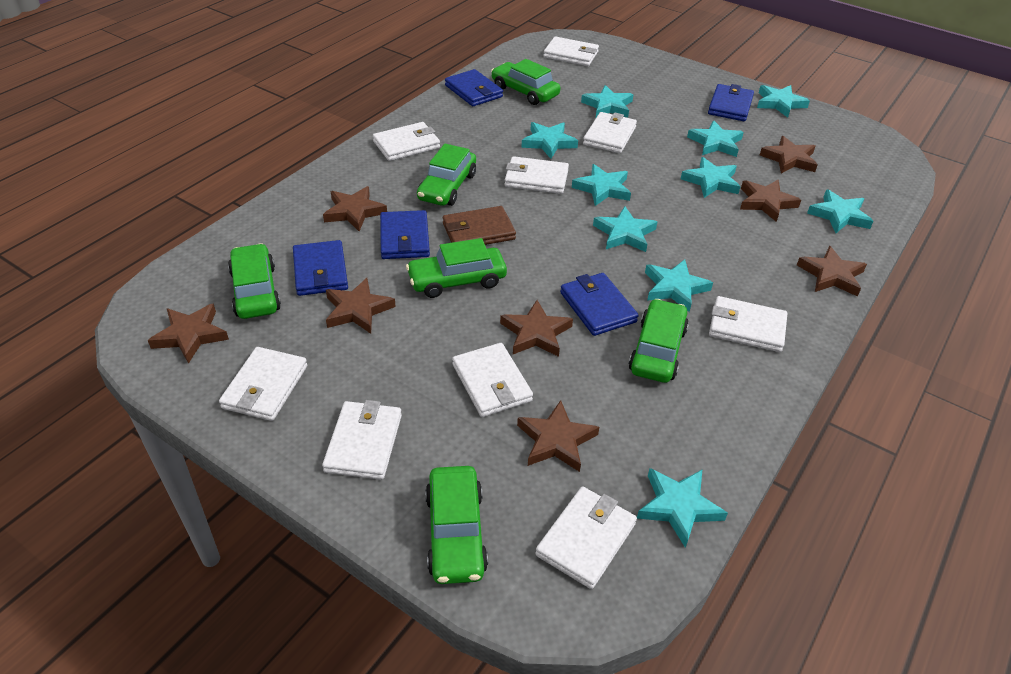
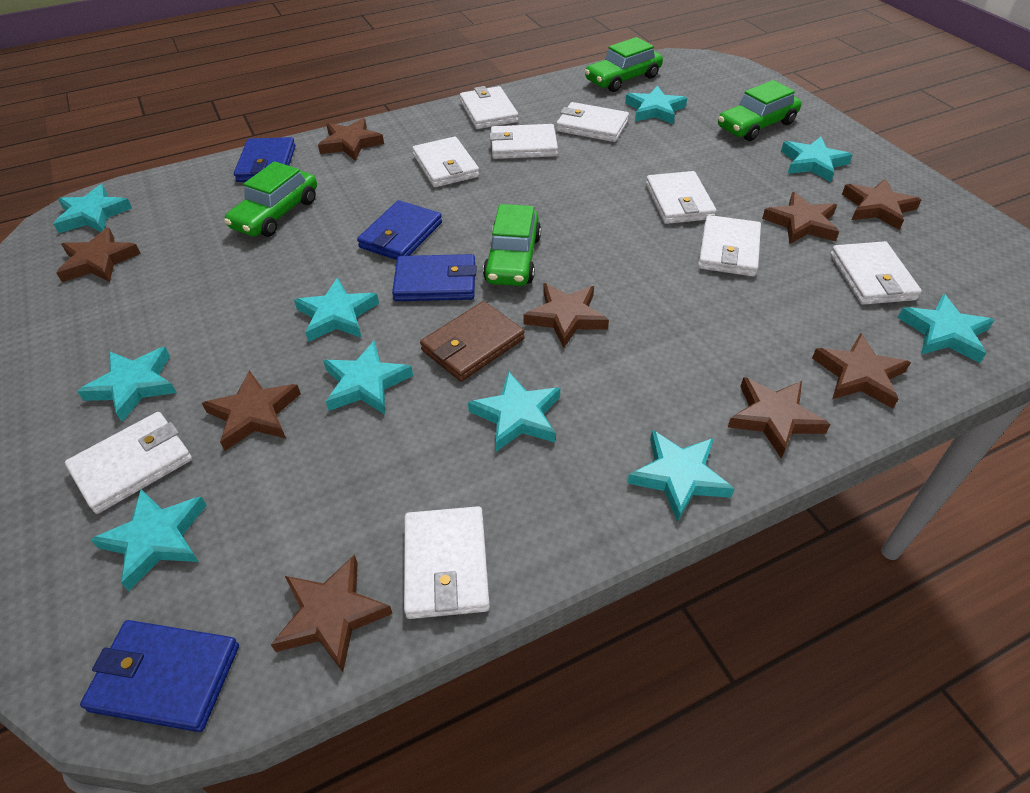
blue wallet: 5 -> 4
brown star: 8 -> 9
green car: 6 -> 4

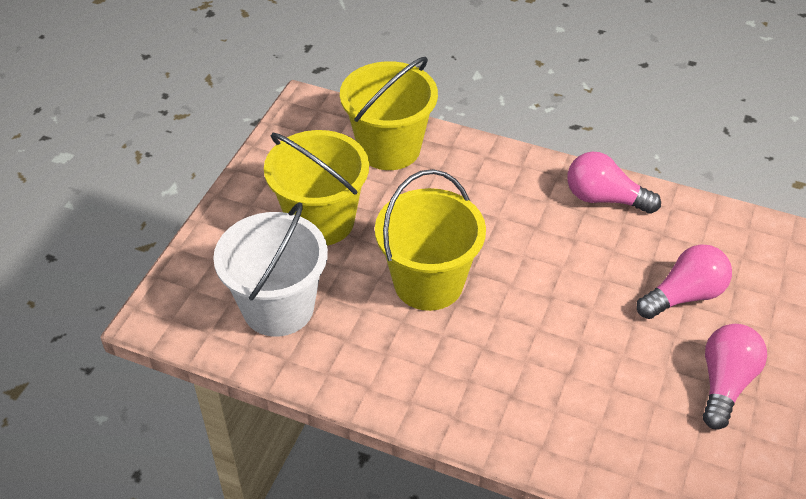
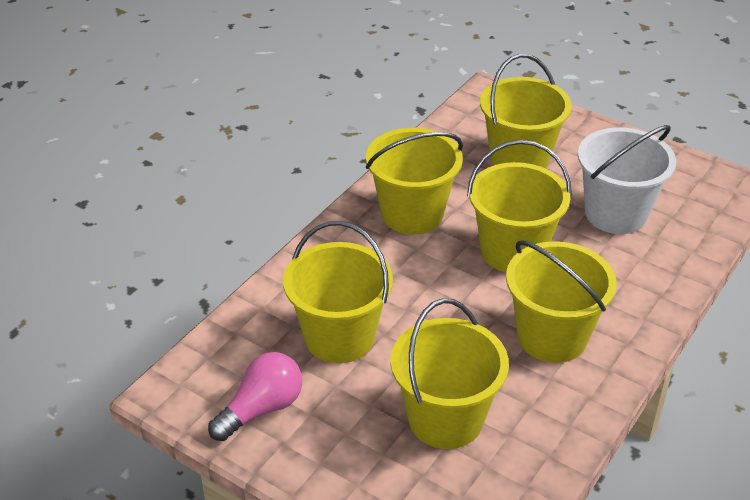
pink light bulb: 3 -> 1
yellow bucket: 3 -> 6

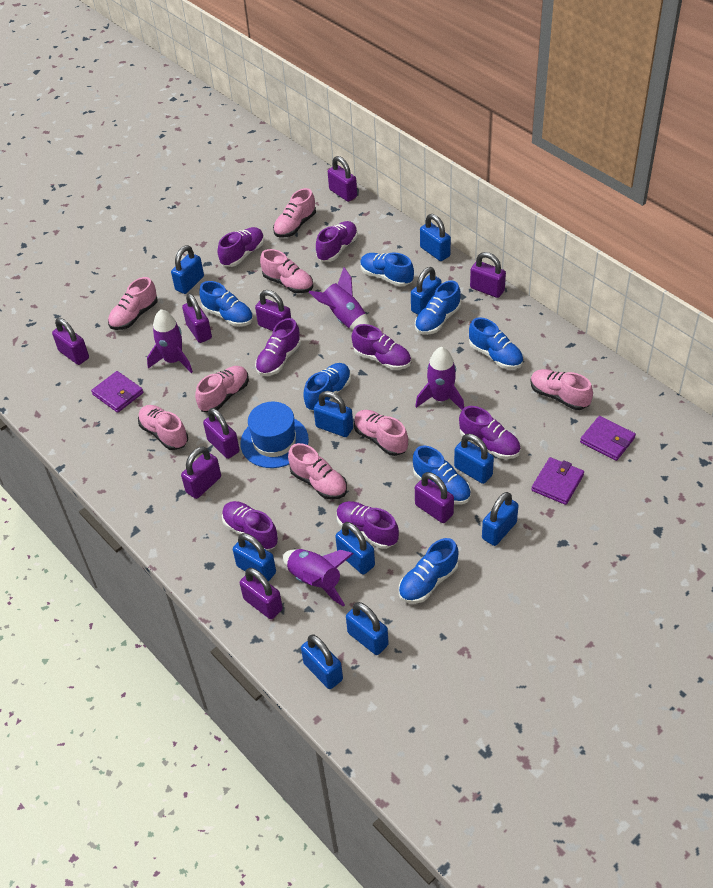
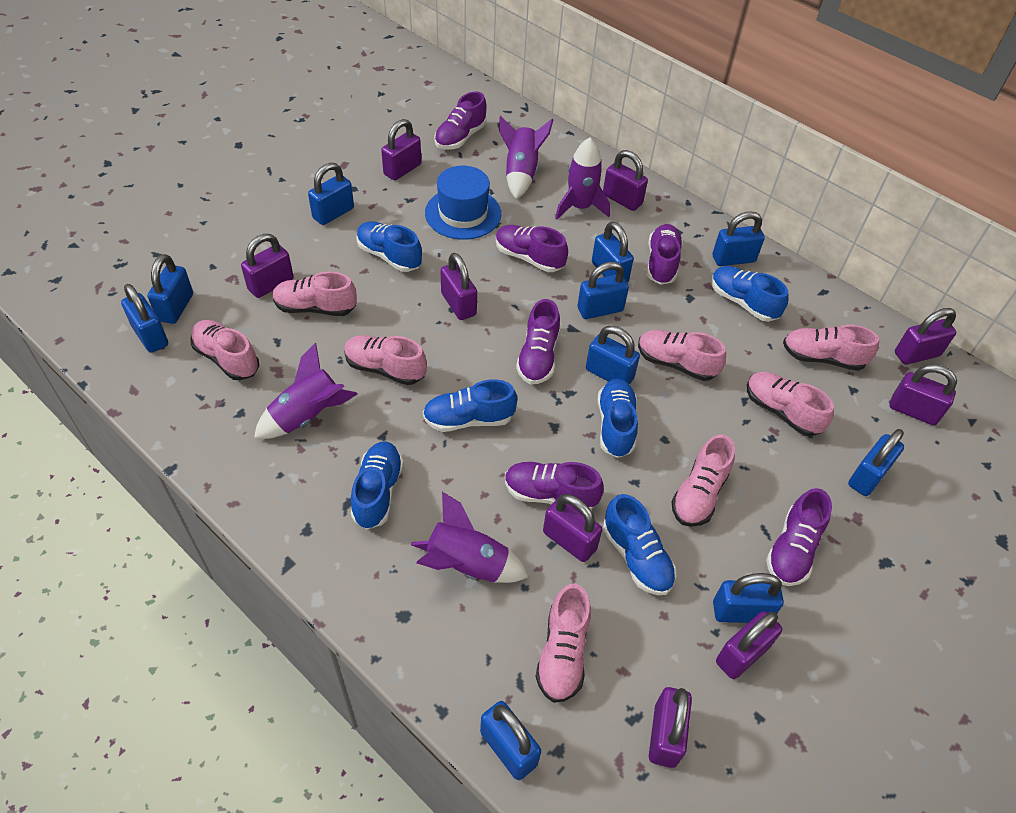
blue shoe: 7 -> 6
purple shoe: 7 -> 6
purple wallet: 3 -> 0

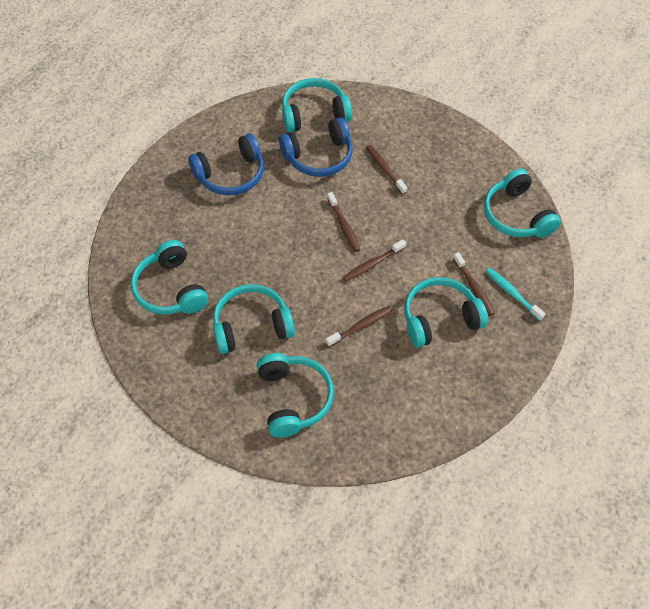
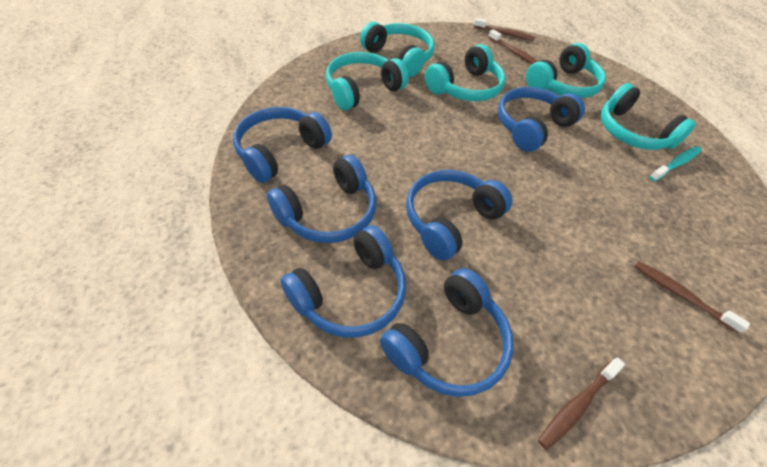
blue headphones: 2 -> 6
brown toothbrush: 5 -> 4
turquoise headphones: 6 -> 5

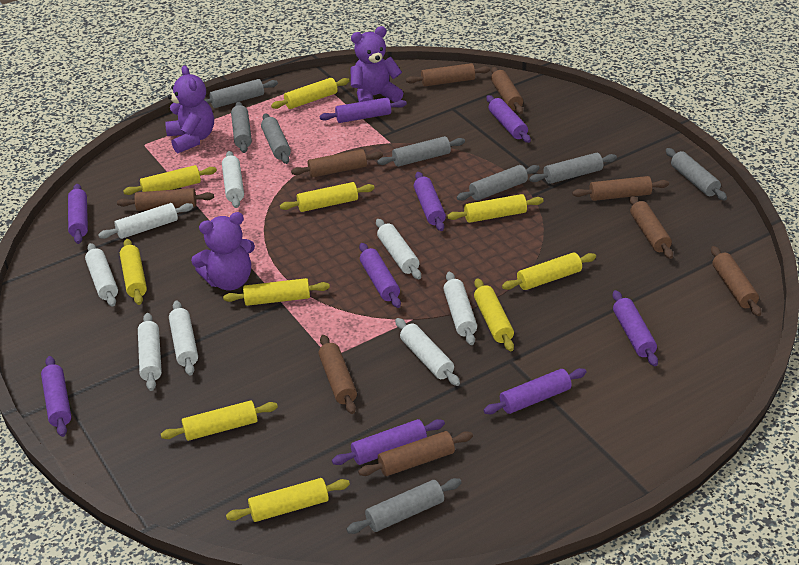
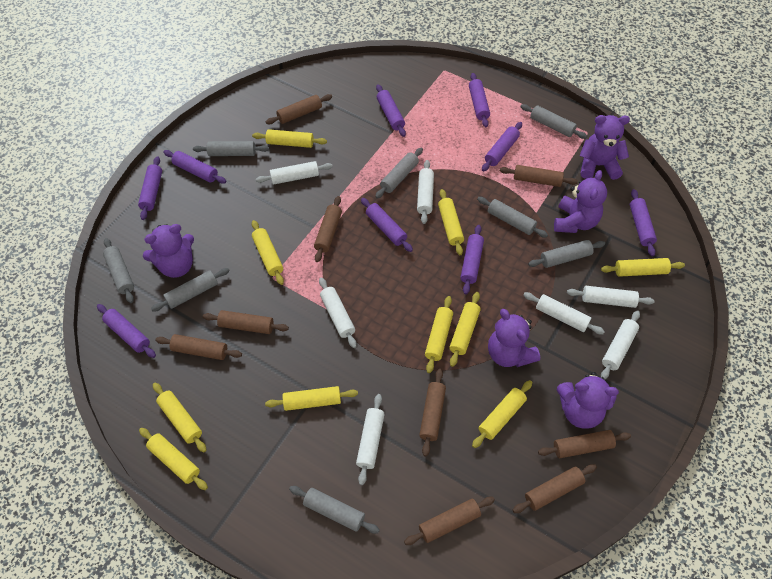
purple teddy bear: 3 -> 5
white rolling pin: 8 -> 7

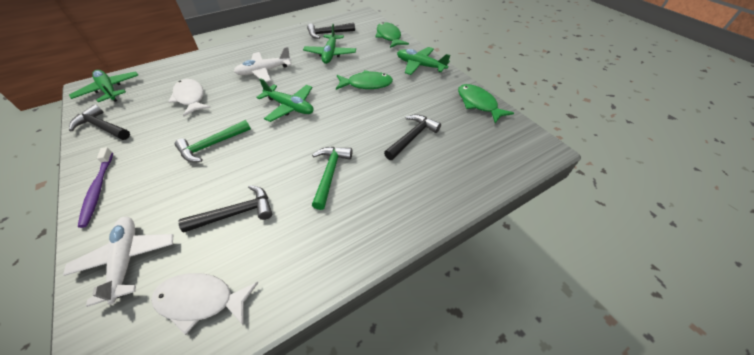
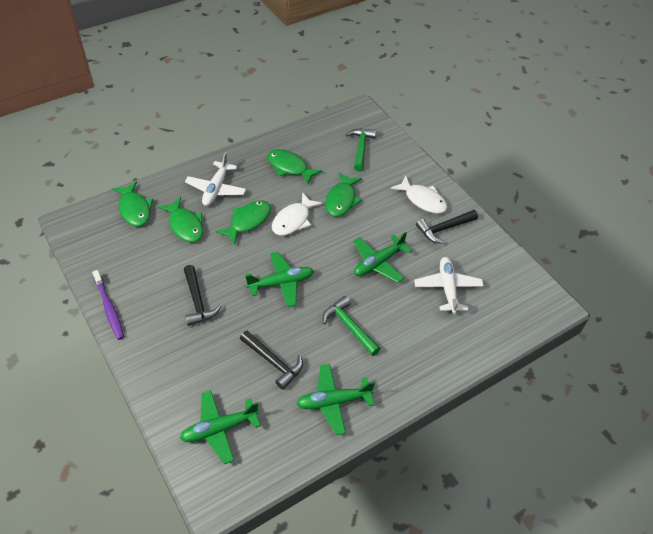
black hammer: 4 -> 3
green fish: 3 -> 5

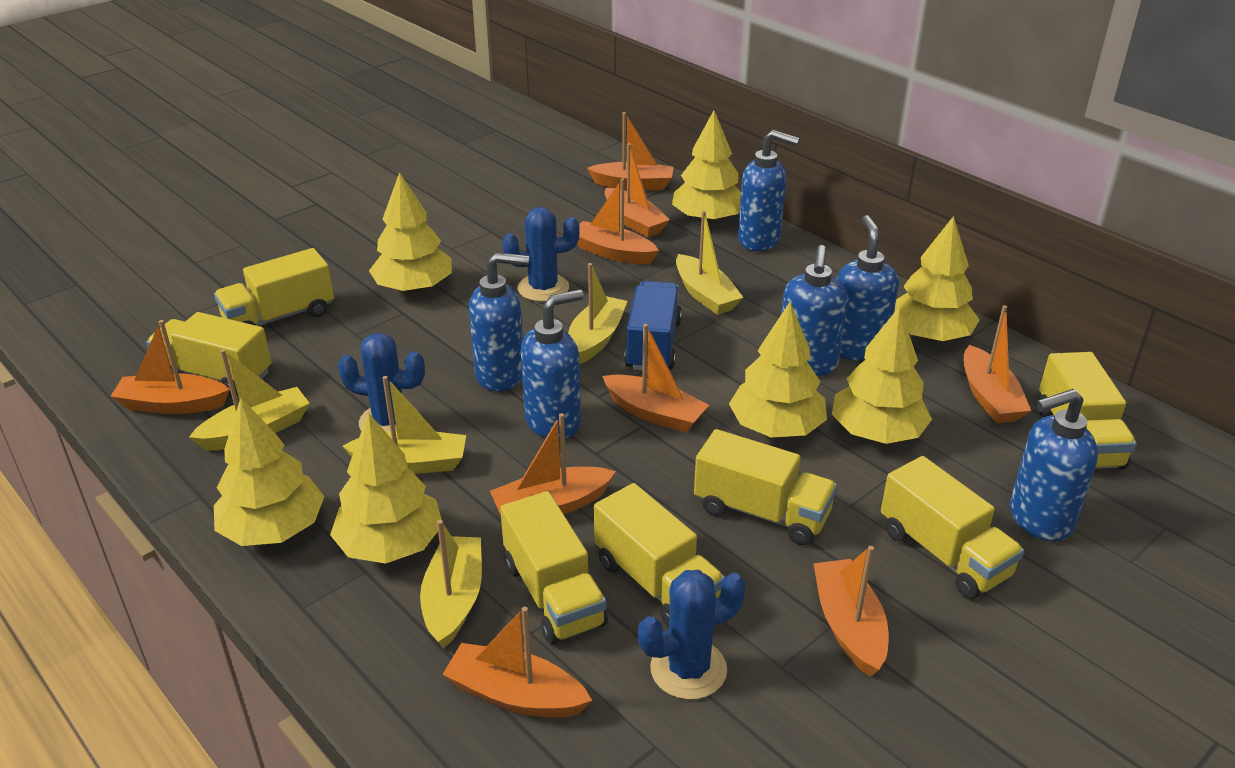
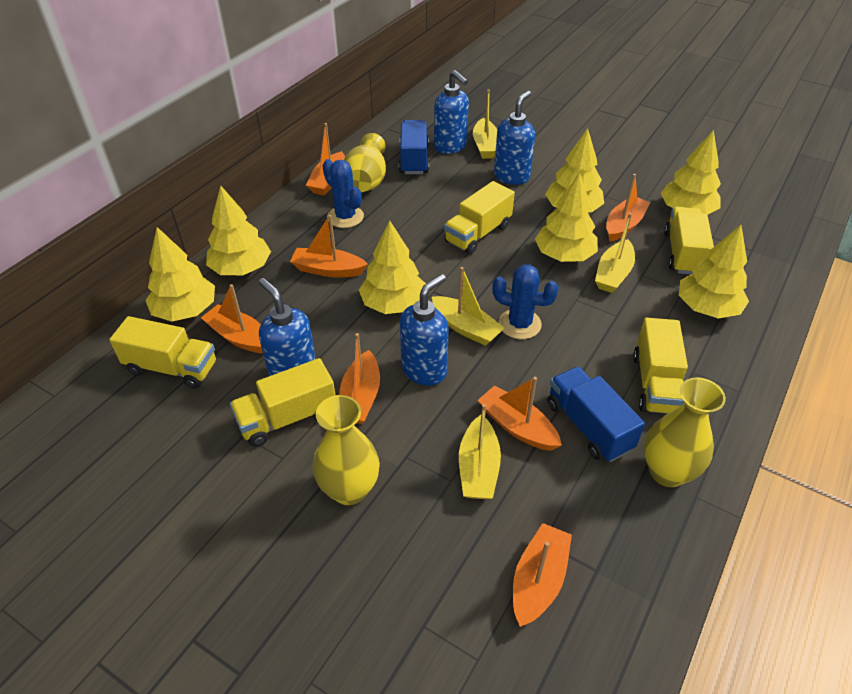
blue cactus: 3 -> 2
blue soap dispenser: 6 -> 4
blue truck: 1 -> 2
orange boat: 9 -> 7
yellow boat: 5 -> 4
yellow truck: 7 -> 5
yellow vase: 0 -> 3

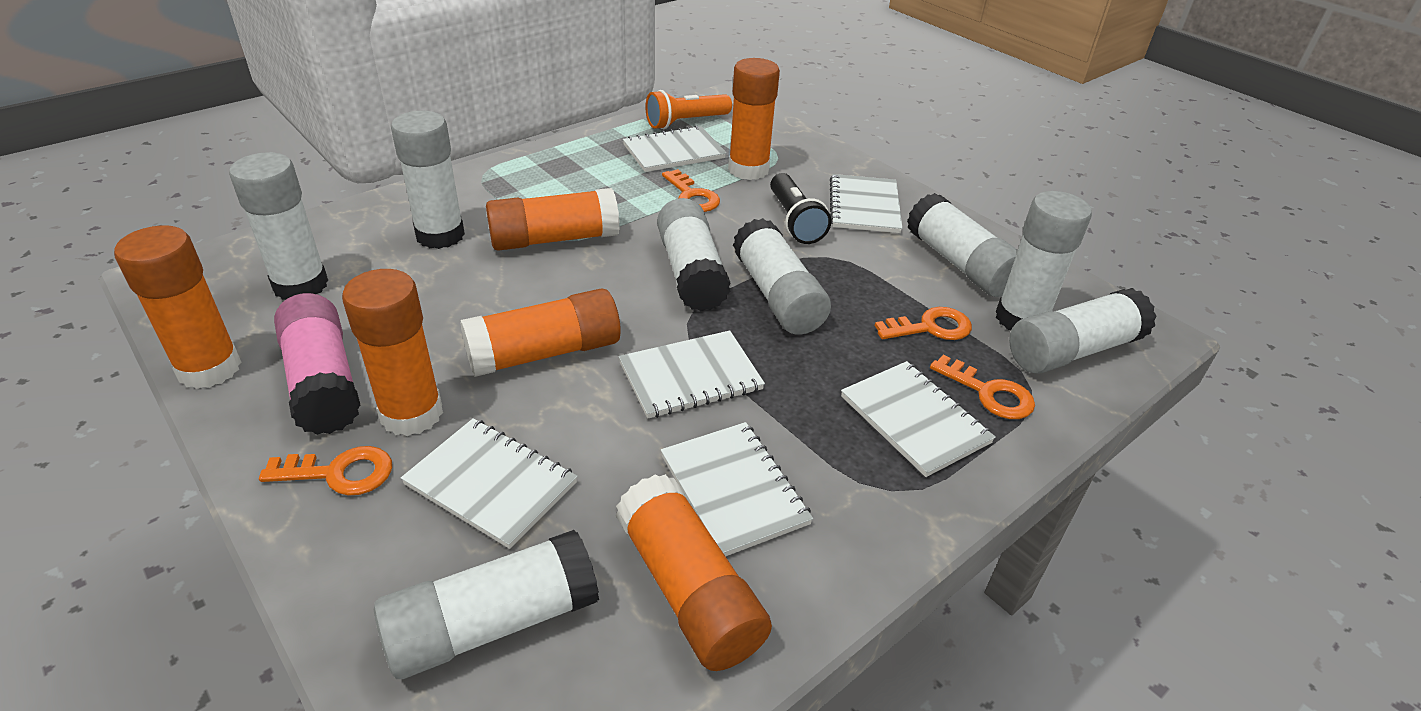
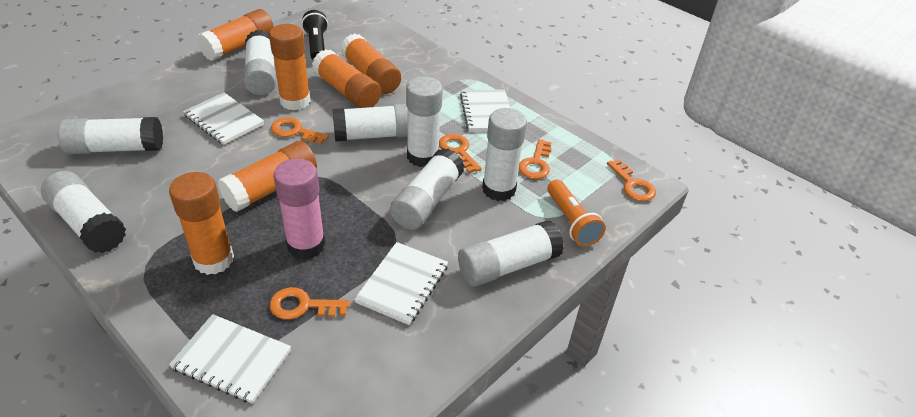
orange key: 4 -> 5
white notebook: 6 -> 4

· · · · · · ·

TASK GOAL
If a line holds an image, leave the image out; retype everything else in the entries exactly.

TASK SOLUTION
blue wallet: 5 -> 4
brown star: 8 -> 9
green car: 6 -> 4

pink light bulb: 3 -> 1
yellow bucket: 3 -> 6

blue shoe: 7 -> 6
purple shoe: 7 -> 6
purple wallet: 3 -> 0

blue headphones: 2 -> 6
brown toothbrush: 5 -> 4
turquoise headphones: 6 -> 5

purple teddy bear: 3 -> 5
white rolling pin: 8 -> 7

black hammer: 4 -> 3
green fish: 3 -> 5

blue cactus: 3 -> 2
blue soap dispenser: 6 -> 4
blue truck: 1 -> 2
orange boat: 9 -> 7
yellow boat: 5 -> 4
yellow truck: 7 -> 5
yellow vase: 0 -> 3

orange key: 4 -> 5
white notebook: 6 -> 4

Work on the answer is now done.